== Entries provided ==
....
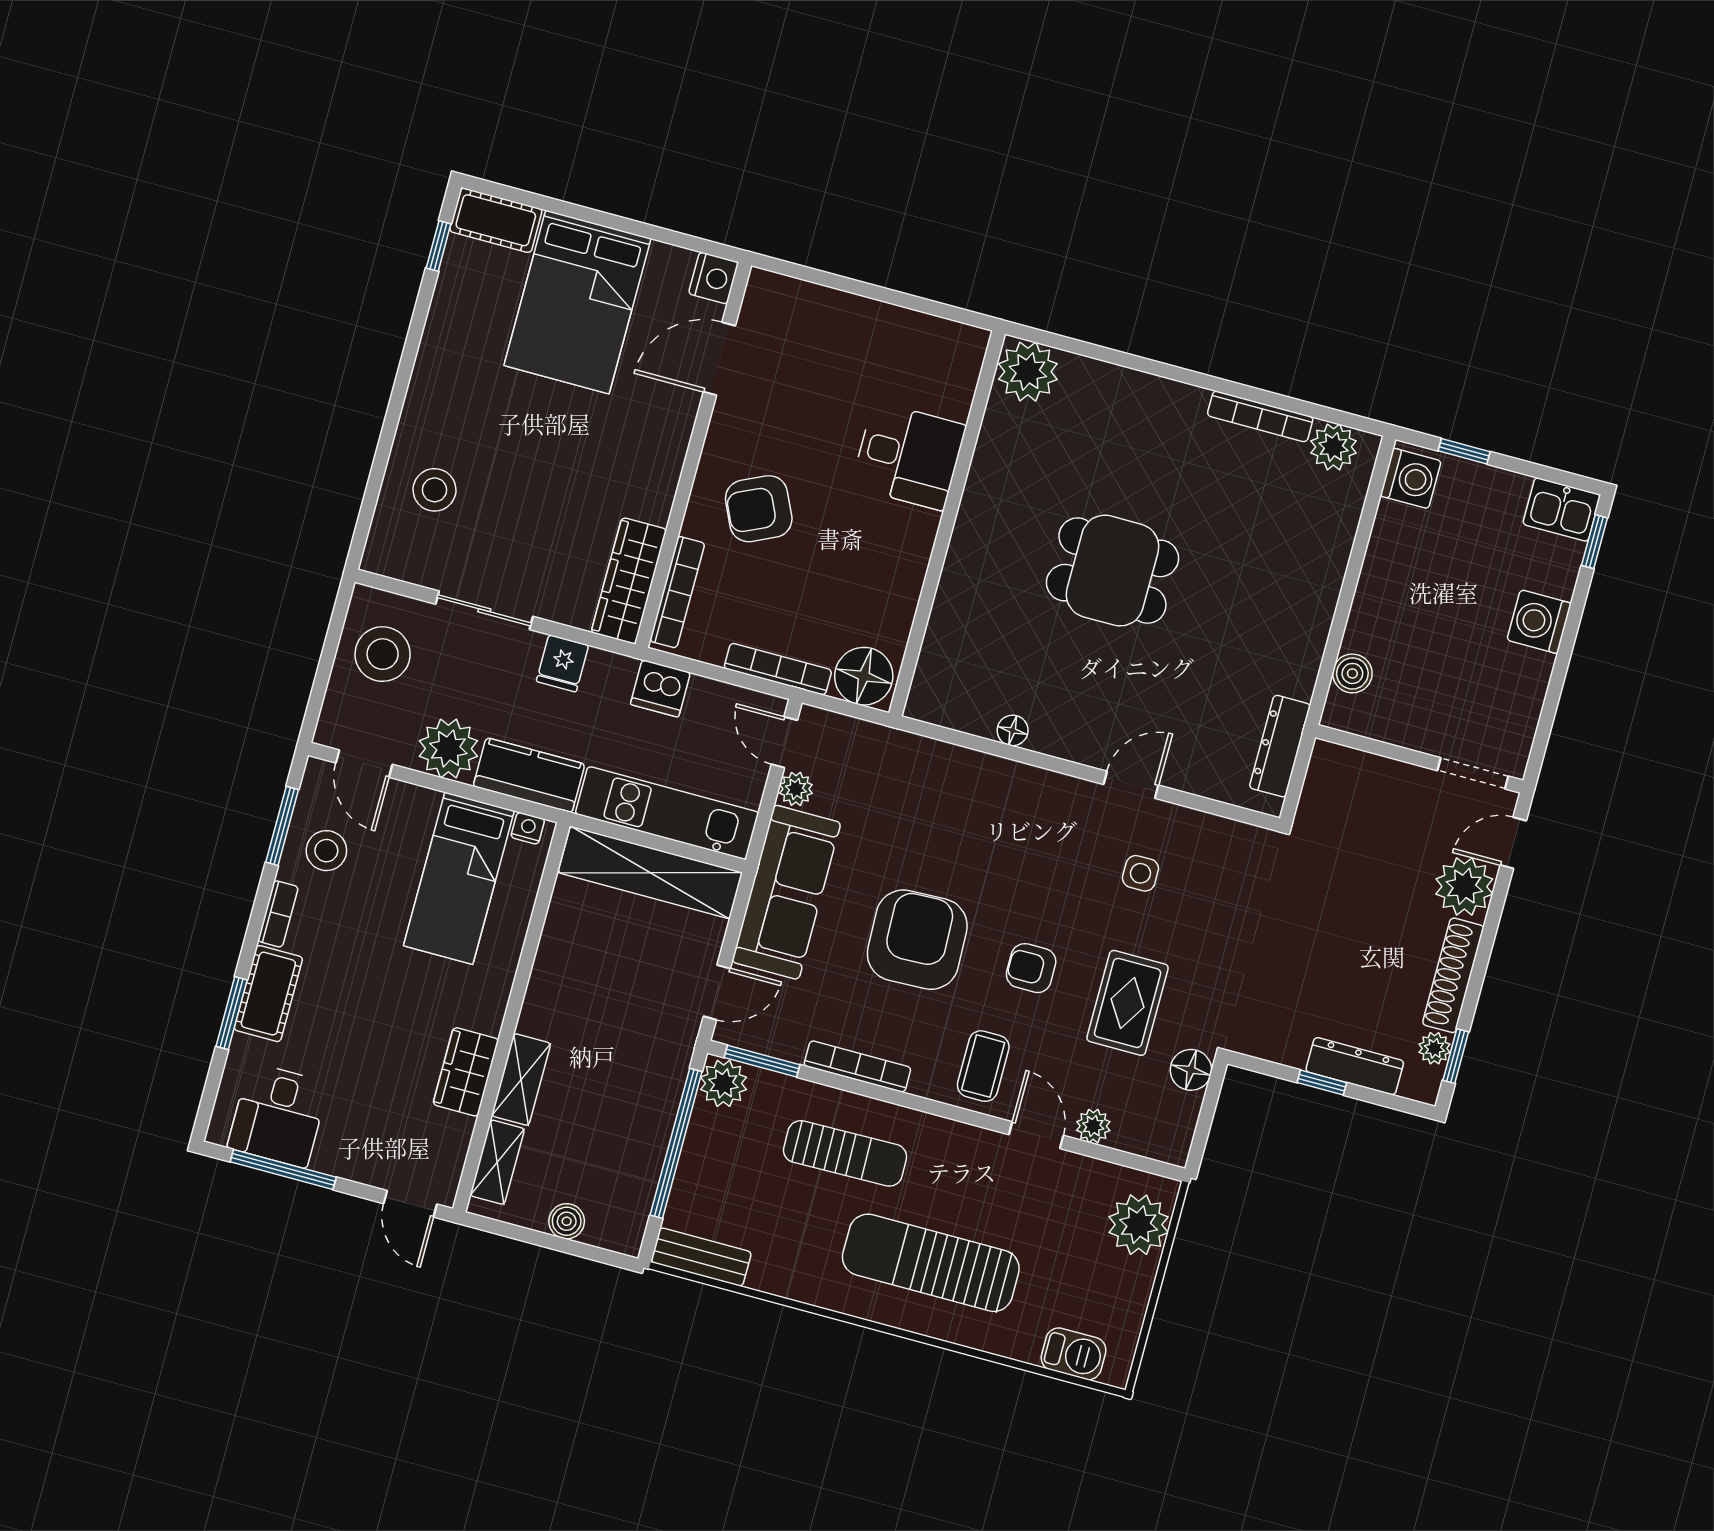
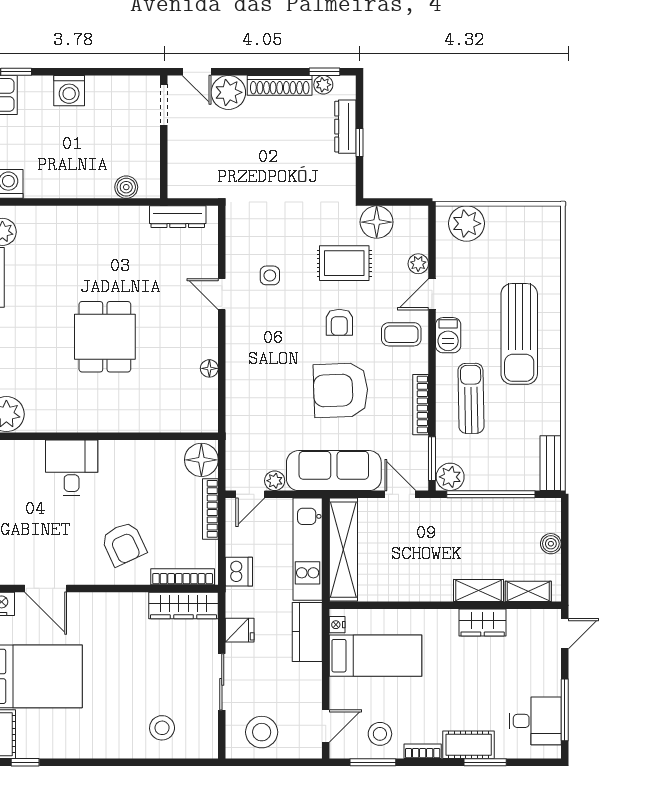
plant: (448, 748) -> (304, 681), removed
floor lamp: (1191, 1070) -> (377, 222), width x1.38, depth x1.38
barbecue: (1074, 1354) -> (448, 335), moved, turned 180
....
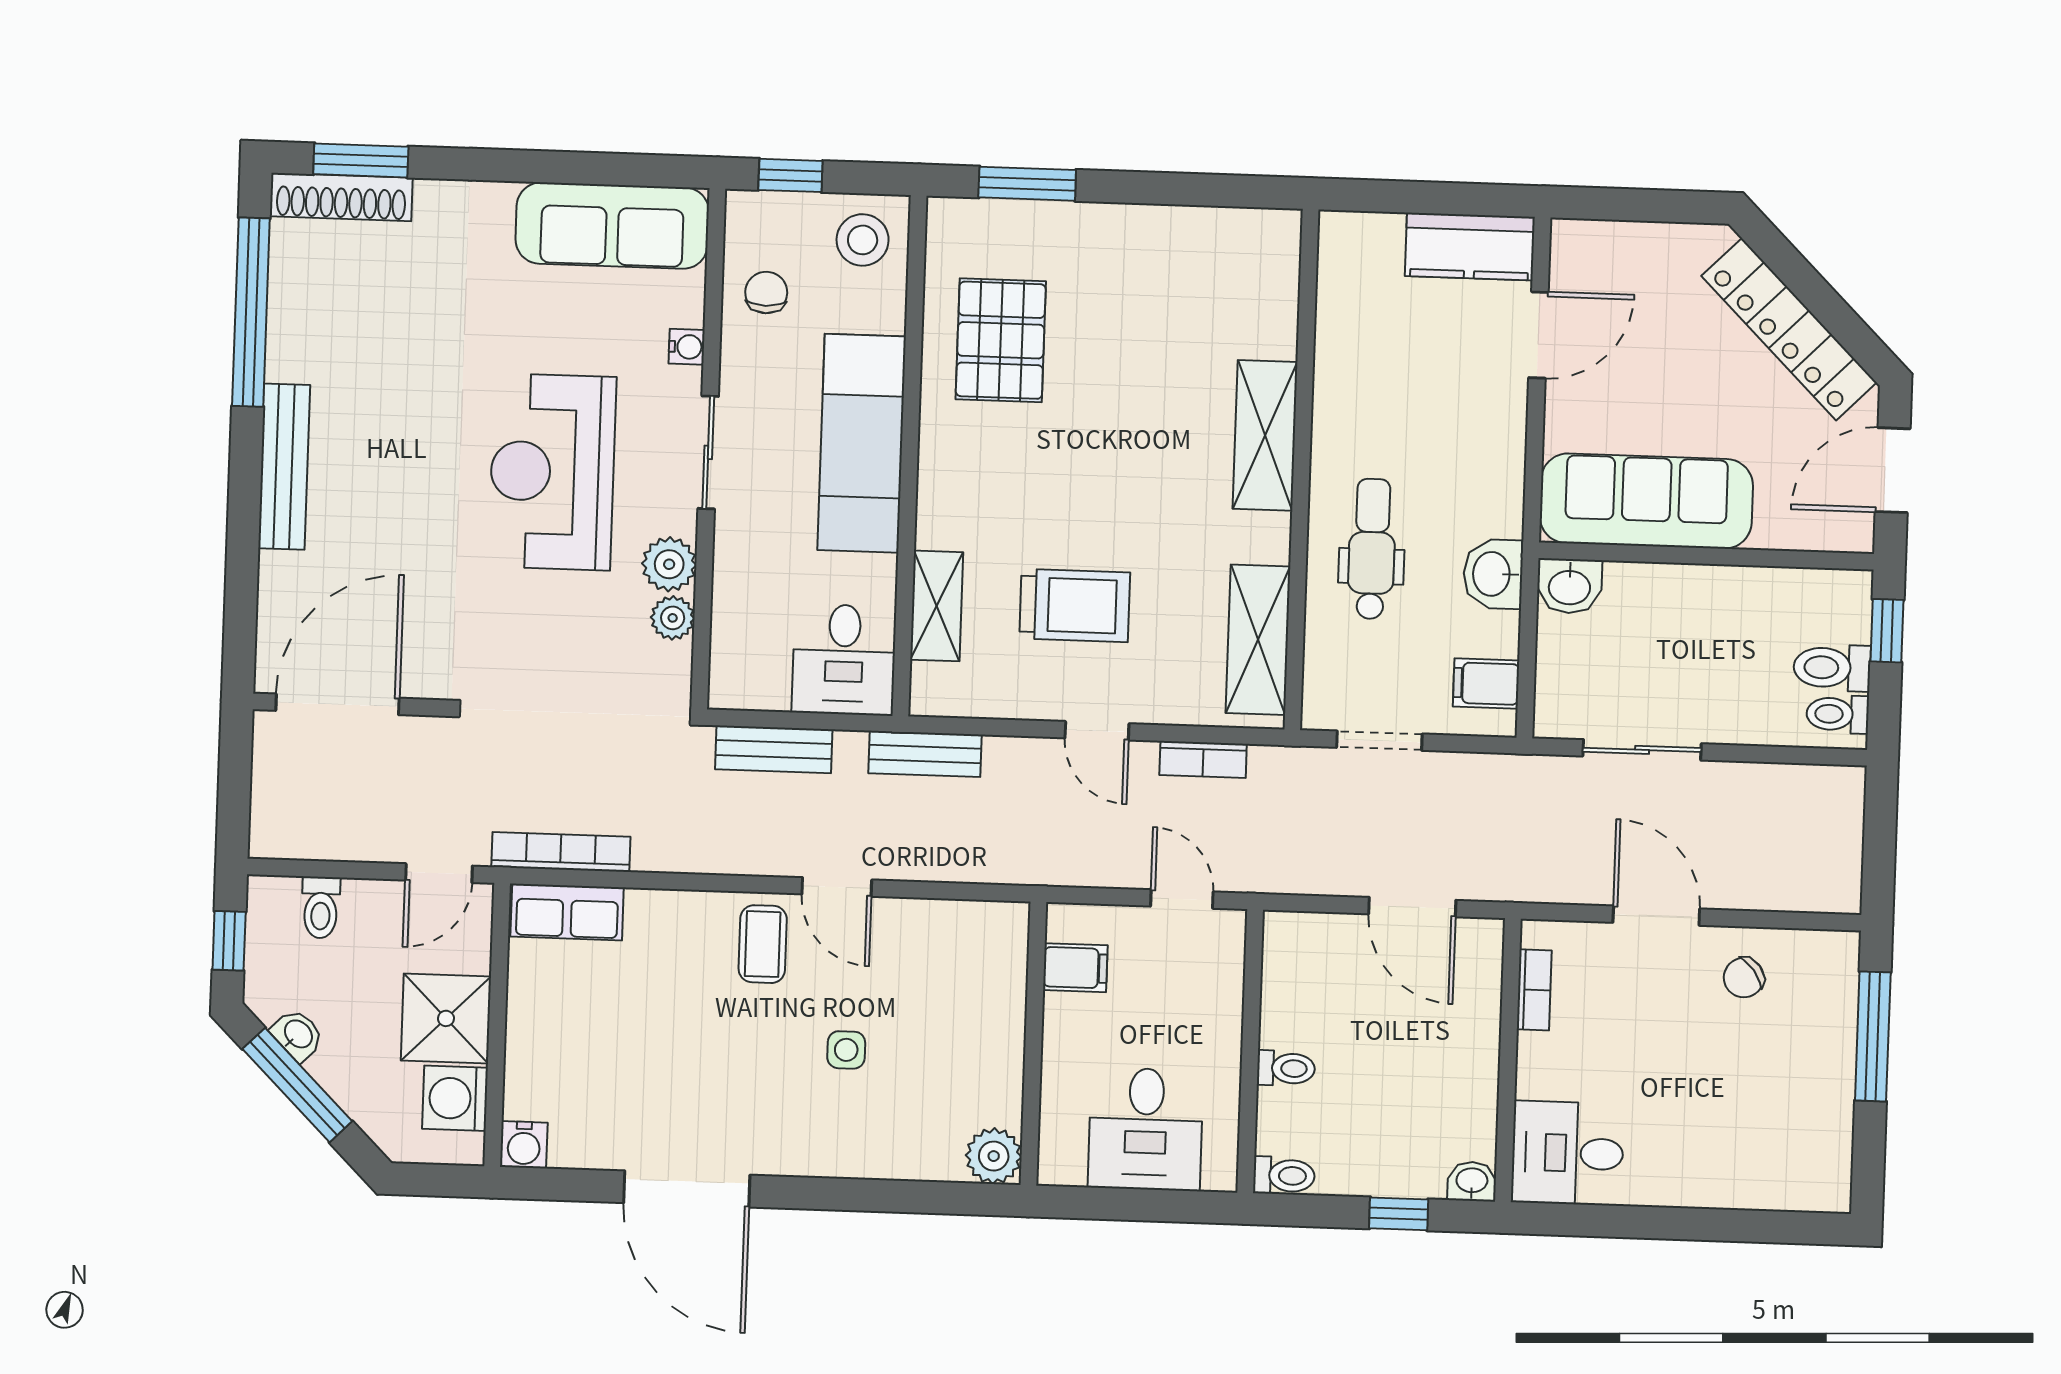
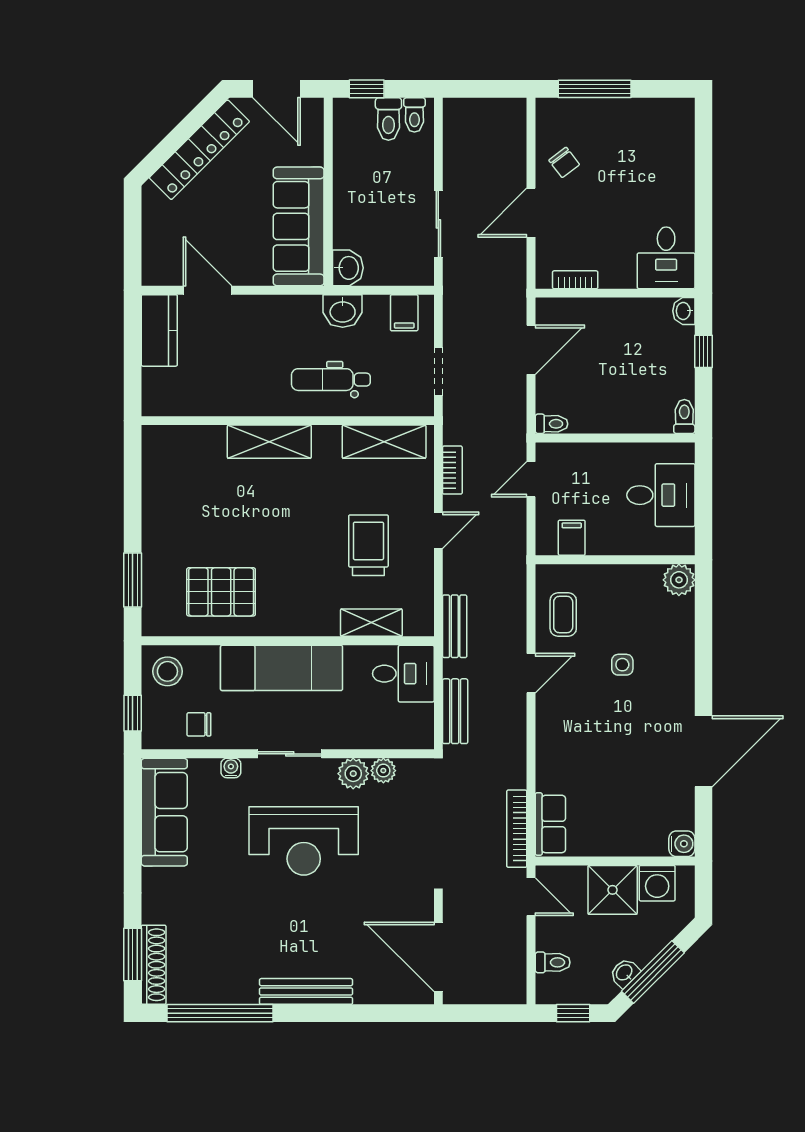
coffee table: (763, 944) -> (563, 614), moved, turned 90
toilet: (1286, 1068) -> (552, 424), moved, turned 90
....
Could you repeat exactly the lines above from the line with "coffee table: (763, 944)" up to and including the line with "toilet: (1286, 1068)", and only those?

== Task answer ==
coffee table: (763, 944) -> (563, 614), moved, turned 90
toilet: (1286, 1068) -> (552, 424), moved, turned 90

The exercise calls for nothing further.